GIVEN RECORDS below:

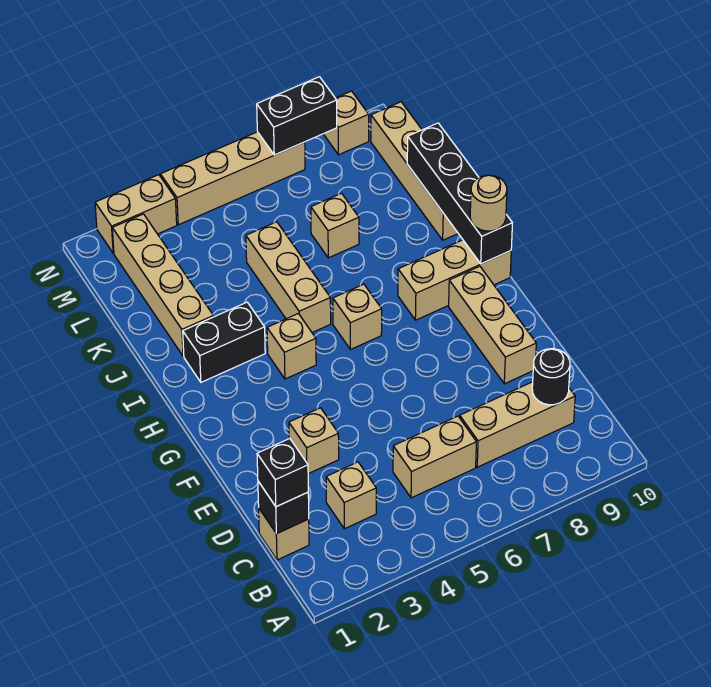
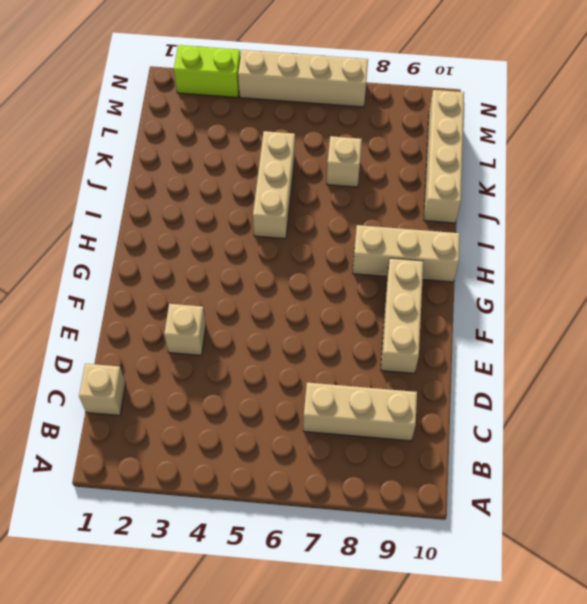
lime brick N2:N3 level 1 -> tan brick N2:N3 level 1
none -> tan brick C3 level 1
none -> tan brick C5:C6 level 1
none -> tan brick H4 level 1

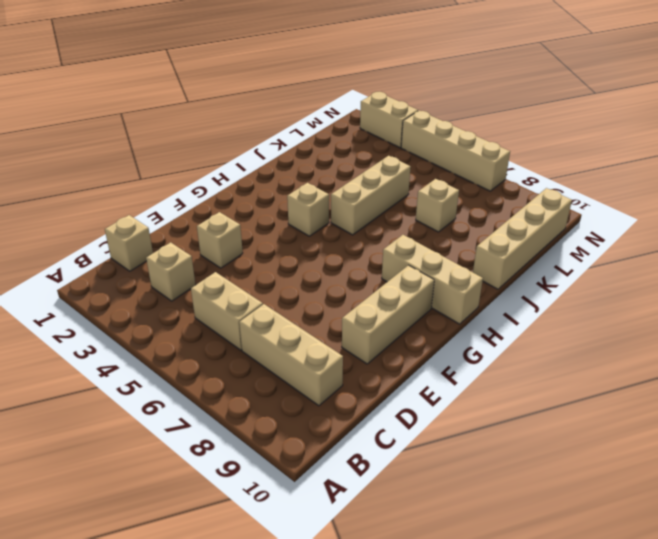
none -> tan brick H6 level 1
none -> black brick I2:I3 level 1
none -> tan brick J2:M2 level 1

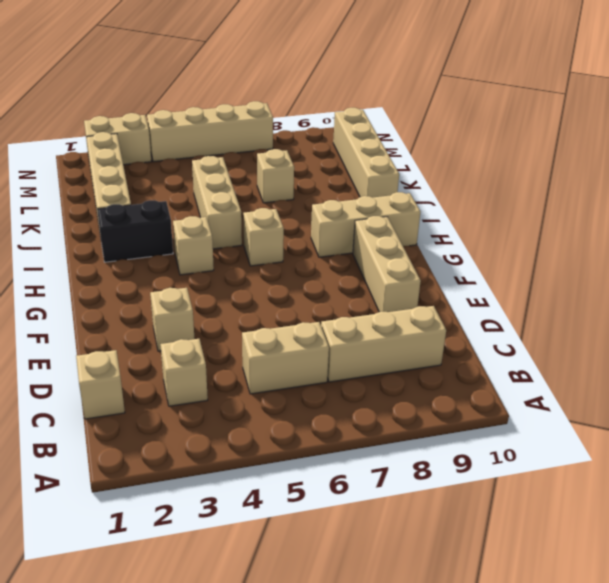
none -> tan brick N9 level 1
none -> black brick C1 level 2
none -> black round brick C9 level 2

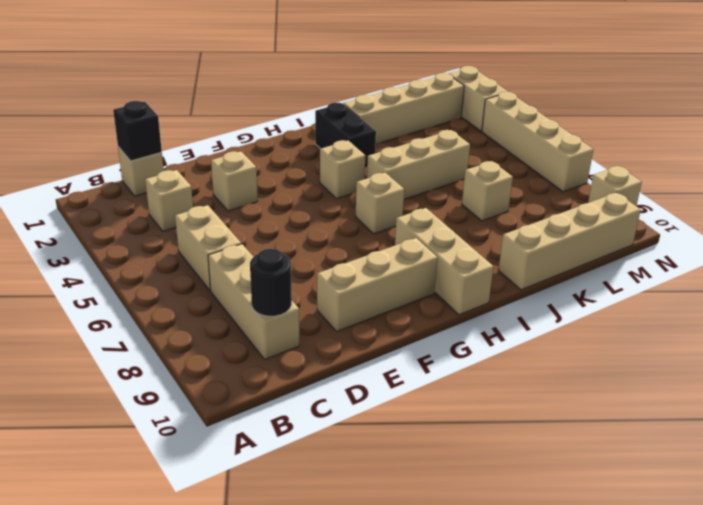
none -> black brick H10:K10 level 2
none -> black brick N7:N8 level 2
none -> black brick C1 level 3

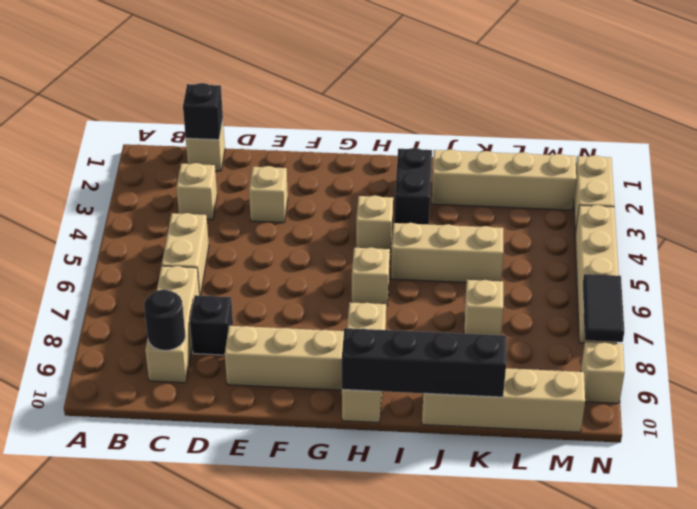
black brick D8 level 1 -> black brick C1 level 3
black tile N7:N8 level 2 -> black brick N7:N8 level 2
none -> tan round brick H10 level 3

End of GIVEN RECORDS.

Give the records again exactly as they stand, so that only the pictures are missing.

[TASK RESPONSE]:
lime brick N2:N3 level 1 -> tan brick N2:N3 level 1
none -> tan brick C3 level 1
none -> tan brick C5:C6 level 1
none -> tan brick H4 level 1

none -> tan brick H6 level 1
none -> black brick I2:I3 level 1
none -> tan brick J2:M2 level 1

none -> tan brick N9 level 1
none -> black brick C1 level 2
none -> black round brick C9 level 2

none -> black brick H10:K10 level 2
none -> black brick N7:N8 level 2
none -> black brick C1 level 3

black brick D8 level 1 -> black brick C1 level 3
black tile N7:N8 level 2 -> black brick N7:N8 level 2
none -> tan round brick H10 level 3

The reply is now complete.